• [EXERCISE BRIEF]: Return the records exactly, please. Every line should match.

Itemized modification records
+++
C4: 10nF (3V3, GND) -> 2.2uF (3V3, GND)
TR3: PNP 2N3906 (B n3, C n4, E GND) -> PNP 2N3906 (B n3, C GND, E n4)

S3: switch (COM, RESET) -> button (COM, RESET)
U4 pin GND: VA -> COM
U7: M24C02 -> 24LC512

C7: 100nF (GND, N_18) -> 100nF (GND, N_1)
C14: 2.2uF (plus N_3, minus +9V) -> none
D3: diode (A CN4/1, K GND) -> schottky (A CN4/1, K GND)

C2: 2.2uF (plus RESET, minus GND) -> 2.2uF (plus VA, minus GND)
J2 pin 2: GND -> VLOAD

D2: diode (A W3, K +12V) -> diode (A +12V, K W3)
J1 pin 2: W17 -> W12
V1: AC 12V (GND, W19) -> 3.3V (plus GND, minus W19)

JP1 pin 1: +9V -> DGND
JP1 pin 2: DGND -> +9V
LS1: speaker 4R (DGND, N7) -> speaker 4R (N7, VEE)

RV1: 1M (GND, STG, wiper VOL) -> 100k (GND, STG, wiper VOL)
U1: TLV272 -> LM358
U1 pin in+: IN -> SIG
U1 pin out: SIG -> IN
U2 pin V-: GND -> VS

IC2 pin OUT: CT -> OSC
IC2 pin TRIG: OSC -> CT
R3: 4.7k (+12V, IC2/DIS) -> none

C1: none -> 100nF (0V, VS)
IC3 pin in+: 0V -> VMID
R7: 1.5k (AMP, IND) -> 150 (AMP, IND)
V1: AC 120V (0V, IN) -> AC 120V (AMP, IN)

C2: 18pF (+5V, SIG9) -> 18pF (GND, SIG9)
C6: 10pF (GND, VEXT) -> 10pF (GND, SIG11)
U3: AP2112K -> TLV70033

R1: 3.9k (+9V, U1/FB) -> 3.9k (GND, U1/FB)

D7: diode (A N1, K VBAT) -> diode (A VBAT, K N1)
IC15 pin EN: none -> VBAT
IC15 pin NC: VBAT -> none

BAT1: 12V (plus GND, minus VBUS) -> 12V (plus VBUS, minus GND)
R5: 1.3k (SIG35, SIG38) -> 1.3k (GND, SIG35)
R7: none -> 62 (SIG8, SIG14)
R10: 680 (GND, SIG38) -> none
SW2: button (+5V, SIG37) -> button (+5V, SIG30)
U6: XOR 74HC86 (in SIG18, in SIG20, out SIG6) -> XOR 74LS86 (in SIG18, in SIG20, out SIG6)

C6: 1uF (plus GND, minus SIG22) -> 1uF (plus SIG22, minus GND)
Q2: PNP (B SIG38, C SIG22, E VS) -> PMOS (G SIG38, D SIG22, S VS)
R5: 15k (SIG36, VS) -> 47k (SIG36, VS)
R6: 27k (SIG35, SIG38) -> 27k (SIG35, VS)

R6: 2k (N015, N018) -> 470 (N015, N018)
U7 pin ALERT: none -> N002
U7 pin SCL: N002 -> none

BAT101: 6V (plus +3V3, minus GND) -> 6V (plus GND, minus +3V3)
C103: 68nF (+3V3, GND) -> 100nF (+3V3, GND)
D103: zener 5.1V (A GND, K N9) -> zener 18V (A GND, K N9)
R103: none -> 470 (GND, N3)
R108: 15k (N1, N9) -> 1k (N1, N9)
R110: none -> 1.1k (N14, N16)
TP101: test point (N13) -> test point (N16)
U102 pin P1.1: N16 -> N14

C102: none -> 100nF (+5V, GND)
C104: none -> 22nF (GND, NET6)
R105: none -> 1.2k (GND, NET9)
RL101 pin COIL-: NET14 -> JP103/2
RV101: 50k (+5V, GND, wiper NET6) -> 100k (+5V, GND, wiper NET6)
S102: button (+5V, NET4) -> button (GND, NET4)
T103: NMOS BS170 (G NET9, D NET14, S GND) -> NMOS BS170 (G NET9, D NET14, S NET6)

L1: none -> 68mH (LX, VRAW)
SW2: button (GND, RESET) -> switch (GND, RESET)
+++
• [YOUR RESPONSE]:
C4: 10nF (3V3, GND) -> 2.2uF (3V3, GND)
TR3: PNP 2N3906 (B n3, C n4, E GND) -> PNP 2N3906 (B n3, C GND, E n4)

S3: switch (COM, RESET) -> button (COM, RESET)
U4 pin GND: VA -> COM
U7: M24C02 -> 24LC512

C7: 100nF (GND, N_18) -> 100nF (GND, N_1)
C14: 2.2uF (plus N_3, minus +9V) -> none
D3: diode (A CN4/1, K GND) -> schottky (A CN4/1, K GND)

C2: 2.2uF (plus RESET, minus GND) -> 2.2uF (plus VA, minus GND)
J2 pin 2: GND -> VLOAD

D2: diode (A W3, K +12V) -> diode (A +12V, K W3)
J1 pin 2: W17 -> W12
V1: AC 12V (GND, W19) -> 3.3V (plus GND, minus W19)

JP1 pin 1: +9V -> DGND
JP1 pin 2: DGND -> +9V
LS1: speaker 4R (DGND, N7) -> speaker 4R (N7, VEE)

RV1: 1M (GND, STG, wiper VOL) -> 100k (GND, STG, wiper VOL)
U1: TLV272 -> LM358
U1 pin in+: IN -> SIG
U1 pin out: SIG -> IN
U2 pin V-: GND -> VS

IC2 pin OUT: CT -> OSC
IC2 pin TRIG: OSC -> CT
R3: 4.7k (+12V, IC2/DIS) -> none

C1: none -> 100nF (0V, VS)
IC3 pin in+: 0V -> VMID
R7: 1.5k (AMP, IND) -> 150 (AMP, IND)
V1: AC 120V (0V, IN) -> AC 120V (AMP, IN)

C2: 18pF (+5V, SIG9) -> 18pF (GND, SIG9)
C6: 10pF (GND, VEXT) -> 10pF (GND, SIG11)
U3: AP2112K -> TLV70033

R1: 3.9k (+9V, U1/FB) -> 3.9k (GND, U1/FB)

D7: diode (A N1, K VBAT) -> diode (A VBAT, K N1)
IC15 pin EN: none -> VBAT
IC15 pin NC: VBAT -> none

BAT1: 12V (plus GND, minus VBUS) -> 12V (plus VBUS, minus GND)
R5: 1.3k (SIG35, SIG38) -> 1.3k (GND, SIG35)
R7: none -> 62 (SIG8, SIG14)
R10: 680 (GND, SIG38) -> none
SW2: button (+5V, SIG37) -> button (+5V, SIG30)
U6: XOR 74HC86 (in SIG18, in SIG20, out SIG6) -> XOR 74LS86 (in SIG18, in SIG20, out SIG6)

C6: 1uF (plus GND, minus SIG22) -> 1uF (plus SIG22, minus GND)
Q2: PNP (B SIG38, C SIG22, E VS) -> PMOS (G SIG38, D SIG22, S VS)
R5: 15k (SIG36, VS) -> 47k (SIG36, VS)
R6: 27k (SIG35, SIG38) -> 27k (SIG35, VS)

R6: 2k (N015, N018) -> 470 (N015, N018)
U7 pin ALERT: none -> N002
U7 pin SCL: N002 -> none

BAT101: 6V (plus +3V3, minus GND) -> 6V (plus GND, minus +3V3)
C103: 68nF (+3V3, GND) -> 100nF (+3V3, GND)
D103: zener 5.1V (A GND, K N9) -> zener 18V (A GND, K N9)
R103: none -> 470 (GND, N3)
R108: 15k (N1, N9) -> 1k (N1, N9)
R110: none -> 1.1k (N14, N16)
TP101: test point (N13) -> test point (N16)
U102 pin P1.1: N16 -> N14

C102: none -> 100nF (+5V, GND)
C104: none -> 22nF (GND, NET6)
R105: none -> 1.2k (GND, NET9)
RL101 pin COIL-: NET14 -> JP103/2
RV101: 50k (+5V, GND, wiper NET6) -> 100k (+5V, GND, wiper NET6)
S102: button (+5V, NET4) -> button (GND, NET4)
T103: NMOS BS170 (G NET9, D NET14, S GND) -> NMOS BS170 (G NET9, D NET14, S NET6)

L1: none -> 68mH (LX, VRAW)
SW2: button (GND, RESET) -> switch (GND, RESET)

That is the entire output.